» SUPPLIED MATERIAL
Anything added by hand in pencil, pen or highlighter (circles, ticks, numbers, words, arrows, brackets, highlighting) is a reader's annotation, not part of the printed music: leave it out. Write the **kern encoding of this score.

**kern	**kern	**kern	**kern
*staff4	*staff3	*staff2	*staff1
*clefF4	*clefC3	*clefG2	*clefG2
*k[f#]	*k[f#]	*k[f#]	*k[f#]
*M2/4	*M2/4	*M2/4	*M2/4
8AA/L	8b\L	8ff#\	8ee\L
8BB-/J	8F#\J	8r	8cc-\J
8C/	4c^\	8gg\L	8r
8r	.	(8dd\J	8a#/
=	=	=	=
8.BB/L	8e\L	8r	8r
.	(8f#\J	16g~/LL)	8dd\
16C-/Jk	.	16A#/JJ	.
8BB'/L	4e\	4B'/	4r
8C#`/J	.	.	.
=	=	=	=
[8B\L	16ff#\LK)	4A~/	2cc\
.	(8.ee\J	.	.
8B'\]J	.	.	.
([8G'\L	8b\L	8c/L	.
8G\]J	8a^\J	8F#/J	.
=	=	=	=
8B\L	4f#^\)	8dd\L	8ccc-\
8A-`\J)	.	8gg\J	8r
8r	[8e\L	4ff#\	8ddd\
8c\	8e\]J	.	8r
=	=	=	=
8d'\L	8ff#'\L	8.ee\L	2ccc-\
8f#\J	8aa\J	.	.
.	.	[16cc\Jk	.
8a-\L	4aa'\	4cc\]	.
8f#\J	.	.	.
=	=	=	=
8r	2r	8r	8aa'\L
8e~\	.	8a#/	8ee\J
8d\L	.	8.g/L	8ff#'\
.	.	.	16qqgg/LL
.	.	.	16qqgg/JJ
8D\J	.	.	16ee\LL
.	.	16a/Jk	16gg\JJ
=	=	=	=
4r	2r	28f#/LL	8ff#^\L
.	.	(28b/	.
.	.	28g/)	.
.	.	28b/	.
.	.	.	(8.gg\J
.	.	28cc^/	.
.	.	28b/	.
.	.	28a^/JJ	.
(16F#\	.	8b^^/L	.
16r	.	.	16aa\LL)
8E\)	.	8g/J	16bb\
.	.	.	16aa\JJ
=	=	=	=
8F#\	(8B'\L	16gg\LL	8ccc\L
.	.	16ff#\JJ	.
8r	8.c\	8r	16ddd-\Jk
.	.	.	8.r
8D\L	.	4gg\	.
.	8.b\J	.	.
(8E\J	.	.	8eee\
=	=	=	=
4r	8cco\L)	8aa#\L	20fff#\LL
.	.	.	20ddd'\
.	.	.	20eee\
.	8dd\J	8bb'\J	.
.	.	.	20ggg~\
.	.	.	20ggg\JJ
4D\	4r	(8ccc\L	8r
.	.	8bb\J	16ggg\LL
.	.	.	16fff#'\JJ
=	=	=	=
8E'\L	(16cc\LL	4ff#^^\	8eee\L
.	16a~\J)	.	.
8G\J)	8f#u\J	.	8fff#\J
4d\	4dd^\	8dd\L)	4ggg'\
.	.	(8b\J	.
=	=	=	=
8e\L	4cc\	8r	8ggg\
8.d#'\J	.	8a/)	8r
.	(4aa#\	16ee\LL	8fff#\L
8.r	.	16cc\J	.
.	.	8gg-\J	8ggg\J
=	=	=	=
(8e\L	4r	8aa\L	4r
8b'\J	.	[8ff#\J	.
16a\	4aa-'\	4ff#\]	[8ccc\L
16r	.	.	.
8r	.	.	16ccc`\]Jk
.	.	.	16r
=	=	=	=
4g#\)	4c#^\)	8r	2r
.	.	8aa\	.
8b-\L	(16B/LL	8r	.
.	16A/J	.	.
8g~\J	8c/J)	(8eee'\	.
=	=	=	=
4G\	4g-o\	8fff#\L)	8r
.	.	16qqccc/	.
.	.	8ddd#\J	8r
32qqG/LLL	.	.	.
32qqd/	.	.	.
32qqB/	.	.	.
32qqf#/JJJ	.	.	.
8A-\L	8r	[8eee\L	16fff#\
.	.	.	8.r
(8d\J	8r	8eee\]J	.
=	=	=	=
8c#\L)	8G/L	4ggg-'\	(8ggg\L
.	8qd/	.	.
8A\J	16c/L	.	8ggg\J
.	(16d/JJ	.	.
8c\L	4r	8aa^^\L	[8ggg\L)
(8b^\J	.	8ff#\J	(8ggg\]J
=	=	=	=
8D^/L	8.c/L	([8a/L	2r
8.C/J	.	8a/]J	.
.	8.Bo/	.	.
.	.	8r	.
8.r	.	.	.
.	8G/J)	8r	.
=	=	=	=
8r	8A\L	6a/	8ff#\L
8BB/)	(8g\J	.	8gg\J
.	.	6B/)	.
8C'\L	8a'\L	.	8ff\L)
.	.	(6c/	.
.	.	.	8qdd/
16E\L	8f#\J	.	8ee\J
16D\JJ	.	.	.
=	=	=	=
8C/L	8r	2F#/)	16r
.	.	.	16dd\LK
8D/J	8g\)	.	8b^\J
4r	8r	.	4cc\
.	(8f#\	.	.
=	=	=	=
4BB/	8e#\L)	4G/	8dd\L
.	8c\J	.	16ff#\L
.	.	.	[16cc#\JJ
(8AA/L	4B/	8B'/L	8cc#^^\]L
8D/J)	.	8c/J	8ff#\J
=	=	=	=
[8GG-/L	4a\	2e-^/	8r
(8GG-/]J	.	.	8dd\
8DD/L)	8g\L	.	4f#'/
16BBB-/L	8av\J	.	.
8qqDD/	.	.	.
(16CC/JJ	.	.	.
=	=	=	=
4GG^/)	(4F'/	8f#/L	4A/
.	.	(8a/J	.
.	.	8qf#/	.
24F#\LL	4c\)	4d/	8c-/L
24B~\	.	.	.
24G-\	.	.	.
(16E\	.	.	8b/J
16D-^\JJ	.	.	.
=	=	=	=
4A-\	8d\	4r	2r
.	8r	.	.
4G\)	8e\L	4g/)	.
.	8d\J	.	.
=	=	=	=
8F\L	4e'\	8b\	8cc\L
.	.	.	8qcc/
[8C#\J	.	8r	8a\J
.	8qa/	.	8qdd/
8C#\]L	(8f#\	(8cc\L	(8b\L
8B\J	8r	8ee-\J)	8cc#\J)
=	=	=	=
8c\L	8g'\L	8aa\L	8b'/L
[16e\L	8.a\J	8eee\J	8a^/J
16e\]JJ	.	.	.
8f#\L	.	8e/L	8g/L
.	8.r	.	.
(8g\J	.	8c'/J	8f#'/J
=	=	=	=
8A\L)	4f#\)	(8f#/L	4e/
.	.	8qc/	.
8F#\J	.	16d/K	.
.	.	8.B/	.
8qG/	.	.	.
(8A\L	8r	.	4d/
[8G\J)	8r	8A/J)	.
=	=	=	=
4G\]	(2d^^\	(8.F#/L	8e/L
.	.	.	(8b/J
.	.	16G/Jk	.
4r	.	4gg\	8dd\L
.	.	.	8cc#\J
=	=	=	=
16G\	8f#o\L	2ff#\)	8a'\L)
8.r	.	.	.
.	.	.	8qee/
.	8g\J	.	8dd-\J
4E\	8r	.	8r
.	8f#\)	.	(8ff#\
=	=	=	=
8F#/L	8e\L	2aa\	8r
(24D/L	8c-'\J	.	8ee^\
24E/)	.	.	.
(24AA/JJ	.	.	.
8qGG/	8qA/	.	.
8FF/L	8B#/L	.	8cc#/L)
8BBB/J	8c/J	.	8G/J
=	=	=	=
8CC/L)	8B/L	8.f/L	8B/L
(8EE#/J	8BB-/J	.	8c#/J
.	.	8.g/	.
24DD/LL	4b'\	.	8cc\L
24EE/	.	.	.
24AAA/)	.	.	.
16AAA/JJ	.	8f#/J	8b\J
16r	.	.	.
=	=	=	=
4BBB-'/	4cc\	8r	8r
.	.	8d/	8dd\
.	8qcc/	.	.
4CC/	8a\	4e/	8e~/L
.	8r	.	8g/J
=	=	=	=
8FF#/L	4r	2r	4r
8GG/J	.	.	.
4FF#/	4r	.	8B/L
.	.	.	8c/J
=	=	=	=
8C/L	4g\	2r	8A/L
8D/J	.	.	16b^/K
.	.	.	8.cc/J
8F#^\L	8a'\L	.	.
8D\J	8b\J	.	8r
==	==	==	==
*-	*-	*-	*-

» EXERCISE AIM
Find each line in the records that contains the string "kern" and copy those lines out in full.

» TASK OUTPUT
Anything added by hand in pencil, pen or highlighter (circles, ticks, numbers, words, arrows, brackets, highlighting) is a reader's annotation, not part of the printed music: leave it out. Write the **kern encoding of this score.
**kern	**kern	**kern	**kern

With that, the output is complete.